▶ AIM OF THE EXERCISE: Output the data below exactly.

Extracted records:
◇ ◇ ◇ ◇ ◇
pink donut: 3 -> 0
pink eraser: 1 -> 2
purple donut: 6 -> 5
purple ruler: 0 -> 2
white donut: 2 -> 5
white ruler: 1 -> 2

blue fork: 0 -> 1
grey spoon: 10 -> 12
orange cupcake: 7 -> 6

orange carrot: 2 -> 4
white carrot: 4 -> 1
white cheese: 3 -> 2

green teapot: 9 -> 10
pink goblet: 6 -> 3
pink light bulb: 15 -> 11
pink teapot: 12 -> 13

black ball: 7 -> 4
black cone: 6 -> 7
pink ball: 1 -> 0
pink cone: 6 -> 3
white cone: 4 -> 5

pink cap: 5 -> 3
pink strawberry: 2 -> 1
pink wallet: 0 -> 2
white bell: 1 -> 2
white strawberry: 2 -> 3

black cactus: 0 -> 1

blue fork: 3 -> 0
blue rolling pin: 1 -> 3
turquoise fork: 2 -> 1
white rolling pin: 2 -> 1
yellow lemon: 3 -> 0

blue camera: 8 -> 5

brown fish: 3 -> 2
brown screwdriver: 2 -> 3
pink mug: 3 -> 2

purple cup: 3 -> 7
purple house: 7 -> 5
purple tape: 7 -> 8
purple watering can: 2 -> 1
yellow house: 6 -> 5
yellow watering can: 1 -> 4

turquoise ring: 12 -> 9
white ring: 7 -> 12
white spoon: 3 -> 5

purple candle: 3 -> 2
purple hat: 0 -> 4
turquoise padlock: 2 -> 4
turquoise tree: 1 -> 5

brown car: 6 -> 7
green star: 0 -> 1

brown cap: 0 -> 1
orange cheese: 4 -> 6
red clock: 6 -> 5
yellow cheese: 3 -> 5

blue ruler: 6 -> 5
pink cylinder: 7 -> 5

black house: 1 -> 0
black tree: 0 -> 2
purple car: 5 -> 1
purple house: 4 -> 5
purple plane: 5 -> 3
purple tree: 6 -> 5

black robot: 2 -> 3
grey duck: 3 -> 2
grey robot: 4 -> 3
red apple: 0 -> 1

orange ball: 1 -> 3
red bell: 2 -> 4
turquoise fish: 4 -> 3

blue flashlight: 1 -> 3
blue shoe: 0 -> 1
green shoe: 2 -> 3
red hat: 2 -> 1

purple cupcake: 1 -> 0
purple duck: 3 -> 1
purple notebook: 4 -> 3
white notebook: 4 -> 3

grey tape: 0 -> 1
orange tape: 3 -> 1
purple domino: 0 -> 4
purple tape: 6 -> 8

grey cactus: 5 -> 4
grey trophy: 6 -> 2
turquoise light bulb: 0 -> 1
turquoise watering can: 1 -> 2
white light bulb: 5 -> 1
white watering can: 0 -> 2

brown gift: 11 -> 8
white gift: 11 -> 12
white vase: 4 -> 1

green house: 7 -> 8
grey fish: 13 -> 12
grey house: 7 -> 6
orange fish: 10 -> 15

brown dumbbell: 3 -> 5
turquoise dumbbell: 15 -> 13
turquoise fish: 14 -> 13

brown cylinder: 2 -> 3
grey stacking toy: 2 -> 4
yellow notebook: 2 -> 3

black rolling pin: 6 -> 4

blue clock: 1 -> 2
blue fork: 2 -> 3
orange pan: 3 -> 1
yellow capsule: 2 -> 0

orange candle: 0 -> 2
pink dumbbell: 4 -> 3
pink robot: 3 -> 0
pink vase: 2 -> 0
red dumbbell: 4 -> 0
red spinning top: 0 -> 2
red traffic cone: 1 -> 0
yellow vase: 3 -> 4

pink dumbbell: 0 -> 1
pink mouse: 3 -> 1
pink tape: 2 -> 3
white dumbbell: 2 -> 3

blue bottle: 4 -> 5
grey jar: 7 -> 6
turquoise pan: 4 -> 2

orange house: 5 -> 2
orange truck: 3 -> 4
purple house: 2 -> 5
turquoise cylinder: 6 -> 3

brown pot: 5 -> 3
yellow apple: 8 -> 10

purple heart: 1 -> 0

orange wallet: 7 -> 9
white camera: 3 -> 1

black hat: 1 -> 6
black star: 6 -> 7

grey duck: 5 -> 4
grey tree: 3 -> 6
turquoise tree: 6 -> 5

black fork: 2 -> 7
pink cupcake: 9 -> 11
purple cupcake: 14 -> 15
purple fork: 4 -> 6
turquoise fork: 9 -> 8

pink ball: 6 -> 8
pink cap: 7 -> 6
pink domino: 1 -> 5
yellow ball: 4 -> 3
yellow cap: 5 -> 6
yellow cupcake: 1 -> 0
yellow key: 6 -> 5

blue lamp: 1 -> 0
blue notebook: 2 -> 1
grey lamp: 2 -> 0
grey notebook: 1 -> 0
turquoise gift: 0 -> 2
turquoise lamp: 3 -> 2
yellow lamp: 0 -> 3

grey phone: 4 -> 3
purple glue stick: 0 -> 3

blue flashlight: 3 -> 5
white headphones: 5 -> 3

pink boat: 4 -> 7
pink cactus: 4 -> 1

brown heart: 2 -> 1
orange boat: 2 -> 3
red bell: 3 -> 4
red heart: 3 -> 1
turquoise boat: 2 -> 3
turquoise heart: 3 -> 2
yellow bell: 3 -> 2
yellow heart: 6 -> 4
◇ ◇ ◇ ◇ ◇
▶ RESULT OF THIS TASK:
pink donut: 3 -> 0
pink eraser: 1 -> 2
purple donut: 6 -> 5
purple ruler: 0 -> 2
white donut: 2 -> 5
white ruler: 1 -> 2

blue fork: 0 -> 1
grey spoon: 10 -> 12
orange cupcake: 7 -> 6

orange carrot: 2 -> 4
white carrot: 4 -> 1
white cheese: 3 -> 2

green teapot: 9 -> 10
pink goblet: 6 -> 3
pink light bulb: 15 -> 11
pink teapot: 12 -> 13

black ball: 7 -> 4
black cone: 6 -> 7
pink ball: 1 -> 0
pink cone: 6 -> 3
white cone: 4 -> 5

pink cap: 5 -> 3
pink strawberry: 2 -> 1
pink wallet: 0 -> 2
white bell: 1 -> 2
white strawberry: 2 -> 3

black cactus: 0 -> 1

blue fork: 3 -> 0
blue rolling pin: 1 -> 3
turquoise fork: 2 -> 1
white rolling pin: 2 -> 1
yellow lemon: 3 -> 0

blue camera: 8 -> 5

brown fish: 3 -> 2
brown screwdriver: 2 -> 3
pink mug: 3 -> 2

purple cup: 3 -> 7
purple house: 7 -> 5
purple tape: 7 -> 8
purple watering can: 2 -> 1
yellow house: 6 -> 5
yellow watering can: 1 -> 4

turquoise ring: 12 -> 9
white ring: 7 -> 12
white spoon: 3 -> 5

purple candle: 3 -> 2
purple hat: 0 -> 4
turquoise padlock: 2 -> 4
turquoise tree: 1 -> 5

brown car: 6 -> 7
green star: 0 -> 1

brown cap: 0 -> 1
orange cheese: 4 -> 6
red clock: 6 -> 5
yellow cheese: 3 -> 5

blue ruler: 6 -> 5
pink cylinder: 7 -> 5

black house: 1 -> 0
black tree: 0 -> 2
purple car: 5 -> 1
purple house: 4 -> 5
purple plane: 5 -> 3
purple tree: 6 -> 5

black robot: 2 -> 3
grey duck: 3 -> 2
grey robot: 4 -> 3
red apple: 0 -> 1

orange ball: 1 -> 3
red bell: 2 -> 4
turquoise fish: 4 -> 3

blue flashlight: 1 -> 3
blue shoe: 0 -> 1
green shoe: 2 -> 3
red hat: 2 -> 1

purple cupcake: 1 -> 0
purple duck: 3 -> 1
purple notebook: 4 -> 3
white notebook: 4 -> 3

grey tape: 0 -> 1
orange tape: 3 -> 1
purple domino: 0 -> 4
purple tape: 6 -> 8

grey cactus: 5 -> 4
grey trophy: 6 -> 2
turquoise light bulb: 0 -> 1
turquoise watering can: 1 -> 2
white light bulb: 5 -> 1
white watering can: 0 -> 2

brown gift: 11 -> 8
white gift: 11 -> 12
white vase: 4 -> 1

green house: 7 -> 8
grey fish: 13 -> 12
grey house: 7 -> 6
orange fish: 10 -> 15

brown dumbbell: 3 -> 5
turquoise dumbbell: 15 -> 13
turquoise fish: 14 -> 13

brown cylinder: 2 -> 3
grey stacking toy: 2 -> 4
yellow notebook: 2 -> 3

black rolling pin: 6 -> 4

blue clock: 1 -> 2
blue fork: 2 -> 3
orange pan: 3 -> 1
yellow capsule: 2 -> 0

orange candle: 0 -> 2
pink dumbbell: 4 -> 3
pink robot: 3 -> 0
pink vase: 2 -> 0
red dumbbell: 4 -> 0
red spinning top: 0 -> 2
red traffic cone: 1 -> 0
yellow vase: 3 -> 4

pink dumbbell: 0 -> 1
pink mouse: 3 -> 1
pink tape: 2 -> 3
white dumbbell: 2 -> 3

blue bottle: 4 -> 5
grey jar: 7 -> 6
turquoise pan: 4 -> 2

orange house: 5 -> 2
orange truck: 3 -> 4
purple house: 2 -> 5
turquoise cylinder: 6 -> 3

brown pot: 5 -> 3
yellow apple: 8 -> 10

purple heart: 1 -> 0

orange wallet: 7 -> 9
white camera: 3 -> 1

black hat: 1 -> 6
black star: 6 -> 7

grey duck: 5 -> 4
grey tree: 3 -> 6
turquoise tree: 6 -> 5

black fork: 2 -> 7
pink cupcake: 9 -> 11
purple cupcake: 14 -> 15
purple fork: 4 -> 6
turquoise fork: 9 -> 8

pink ball: 6 -> 8
pink cap: 7 -> 6
pink domino: 1 -> 5
yellow ball: 4 -> 3
yellow cap: 5 -> 6
yellow cupcake: 1 -> 0
yellow key: 6 -> 5

blue lamp: 1 -> 0
blue notebook: 2 -> 1
grey lamp: 2 -> 0
grey notebook: 1 -> 0
turquoise gift: 0 -> 2
turquoise lamp: 3 -> 2
yellow lamp: 0 -> 3

grey phone: 4 -> 3
purple glue stick: 0 -> 3

blue flashlight: 3 -> 5
white headphones: 5 -> 3

pink boat: 4 -> 7
pink cactus: 4 -> 1

brown heart: 2 -> 1
orange boat: 2 -> 3
red bell: 3 -> 4
red heart: 3 -> 1
turquoise boat: 2 -> 3
turquoise heart: 3 -> 2
yellow bell: 3 -> 2
yellow heart: 6 -> 4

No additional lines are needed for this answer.